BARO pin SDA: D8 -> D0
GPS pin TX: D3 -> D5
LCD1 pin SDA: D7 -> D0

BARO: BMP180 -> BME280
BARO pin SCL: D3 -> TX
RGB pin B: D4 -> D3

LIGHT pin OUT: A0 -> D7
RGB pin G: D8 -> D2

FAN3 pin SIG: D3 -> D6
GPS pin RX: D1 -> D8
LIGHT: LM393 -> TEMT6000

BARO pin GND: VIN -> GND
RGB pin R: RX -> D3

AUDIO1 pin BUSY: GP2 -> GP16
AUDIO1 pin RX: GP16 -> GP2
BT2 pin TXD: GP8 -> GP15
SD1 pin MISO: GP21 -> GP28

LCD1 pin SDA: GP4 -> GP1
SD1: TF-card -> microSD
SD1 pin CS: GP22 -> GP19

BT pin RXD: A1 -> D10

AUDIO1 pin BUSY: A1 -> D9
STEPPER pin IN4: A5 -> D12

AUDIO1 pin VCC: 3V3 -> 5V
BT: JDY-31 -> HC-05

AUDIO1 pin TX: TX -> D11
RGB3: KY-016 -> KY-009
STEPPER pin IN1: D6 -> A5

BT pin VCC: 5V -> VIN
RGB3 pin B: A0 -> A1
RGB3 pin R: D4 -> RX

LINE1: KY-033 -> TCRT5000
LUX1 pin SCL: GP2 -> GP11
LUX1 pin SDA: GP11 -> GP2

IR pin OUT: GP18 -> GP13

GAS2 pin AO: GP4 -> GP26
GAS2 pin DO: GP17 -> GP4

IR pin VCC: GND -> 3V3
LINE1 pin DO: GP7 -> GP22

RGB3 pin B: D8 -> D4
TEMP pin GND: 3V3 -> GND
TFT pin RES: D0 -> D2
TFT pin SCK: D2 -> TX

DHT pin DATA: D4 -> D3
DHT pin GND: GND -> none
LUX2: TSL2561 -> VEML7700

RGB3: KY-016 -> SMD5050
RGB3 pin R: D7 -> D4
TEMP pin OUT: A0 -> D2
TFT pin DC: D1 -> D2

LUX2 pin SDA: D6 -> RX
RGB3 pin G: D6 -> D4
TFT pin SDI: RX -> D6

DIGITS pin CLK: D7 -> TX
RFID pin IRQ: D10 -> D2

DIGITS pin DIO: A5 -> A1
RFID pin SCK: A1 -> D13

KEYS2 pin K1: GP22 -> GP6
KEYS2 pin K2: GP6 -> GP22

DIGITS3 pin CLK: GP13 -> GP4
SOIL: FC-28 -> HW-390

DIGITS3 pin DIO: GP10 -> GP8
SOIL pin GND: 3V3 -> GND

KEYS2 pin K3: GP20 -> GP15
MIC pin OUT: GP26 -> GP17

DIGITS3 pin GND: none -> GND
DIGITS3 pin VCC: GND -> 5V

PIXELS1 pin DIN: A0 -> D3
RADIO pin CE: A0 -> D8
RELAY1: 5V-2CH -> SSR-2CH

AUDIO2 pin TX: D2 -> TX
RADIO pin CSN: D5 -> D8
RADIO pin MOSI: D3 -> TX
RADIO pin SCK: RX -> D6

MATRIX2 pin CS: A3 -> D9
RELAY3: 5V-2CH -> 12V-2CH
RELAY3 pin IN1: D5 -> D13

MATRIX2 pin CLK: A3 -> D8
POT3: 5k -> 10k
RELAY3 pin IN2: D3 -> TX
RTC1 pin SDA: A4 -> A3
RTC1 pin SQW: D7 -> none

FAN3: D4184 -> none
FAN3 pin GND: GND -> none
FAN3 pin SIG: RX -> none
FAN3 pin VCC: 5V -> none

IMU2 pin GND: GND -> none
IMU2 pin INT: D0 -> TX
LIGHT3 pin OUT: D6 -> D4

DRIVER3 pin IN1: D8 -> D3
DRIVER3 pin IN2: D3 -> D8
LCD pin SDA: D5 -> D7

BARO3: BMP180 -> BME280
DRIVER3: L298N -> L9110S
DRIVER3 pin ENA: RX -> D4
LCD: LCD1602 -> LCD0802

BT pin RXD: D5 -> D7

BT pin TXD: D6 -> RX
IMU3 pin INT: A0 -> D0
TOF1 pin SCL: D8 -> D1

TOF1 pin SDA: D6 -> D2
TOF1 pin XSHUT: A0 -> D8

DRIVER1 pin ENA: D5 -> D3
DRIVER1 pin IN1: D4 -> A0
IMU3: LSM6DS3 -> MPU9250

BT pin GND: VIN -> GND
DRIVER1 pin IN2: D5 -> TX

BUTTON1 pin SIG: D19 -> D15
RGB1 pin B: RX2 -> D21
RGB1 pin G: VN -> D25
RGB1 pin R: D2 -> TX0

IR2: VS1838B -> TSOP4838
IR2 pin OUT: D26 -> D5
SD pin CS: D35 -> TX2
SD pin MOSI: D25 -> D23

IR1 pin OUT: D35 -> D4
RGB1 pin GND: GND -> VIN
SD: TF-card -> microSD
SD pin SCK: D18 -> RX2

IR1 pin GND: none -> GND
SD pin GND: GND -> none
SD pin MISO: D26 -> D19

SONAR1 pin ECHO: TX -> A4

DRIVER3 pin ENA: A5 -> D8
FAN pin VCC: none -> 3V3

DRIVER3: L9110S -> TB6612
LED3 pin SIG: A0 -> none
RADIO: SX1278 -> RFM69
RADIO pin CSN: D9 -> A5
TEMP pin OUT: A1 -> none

--

**Goal of the exercise**:
Output, exactly and in full, the lines from the start of the entries above through the line that contains "GAS2 pin AO: GP4 -> GP26".

**Written reply**:
BARO pin SDA: D8 -> D0
GPS pin TX: D3 -> D5
LCD1 pin SDA: D7 -> D0

BARO: BMP180 -> BME280
BARO pin SCL: D3 -> TX
RGB pin B: D4 -> D3

LIGHT pin OUT: A0 -> D7
RGB pin G: D8 -> D2

FAN3 pin SIG: D3 -> D6
GPS pin RX: D1 -> D8
LIGHT: LM393 -> TEMT6000

BARO pin GND: VIN -> GND
RGB pin R: RX -> D3

AUDIO1 pin BUSY: GP2 -> GP16
AUDIO1 pin RX: GP16 -> GP2
BT2 pin TXD: GP8 -> GP15
SD1 pin MISO: GP21 -> GP28

LCD1 pin SDA: GP4 -> GP1
SD1: TF-card -> microSD
SD1 pin CS: GP22 -> GP19

BT pin RXD: A1 -> D10

AUDIO1 pin BUSY: A1 -> D9
STEPPER pin IN4: A5 -> D12

AUDIO1 pin VCC: 3V3 -> 5V
BT: JDY-31 -> HC-05

AUDIO1 pin TX: TX -> D11
RGB3: KY-016 -> KY-009
STEPPER pin IN1: D6 -> A5

BT pin VCC: 5V -> VIN
RGB3 pin B: A0 -> A1
RGB3 pin R: D4 -> RX

LINE1: KY-033 -> TCRT5000
LUX1 pin SCL: GP2 -> GP11
LUX1 pin SDA: GP11 -> GP2

IR pin OUT: GP18 -> GP13

GAS2 pin AO: GP4 -> GP26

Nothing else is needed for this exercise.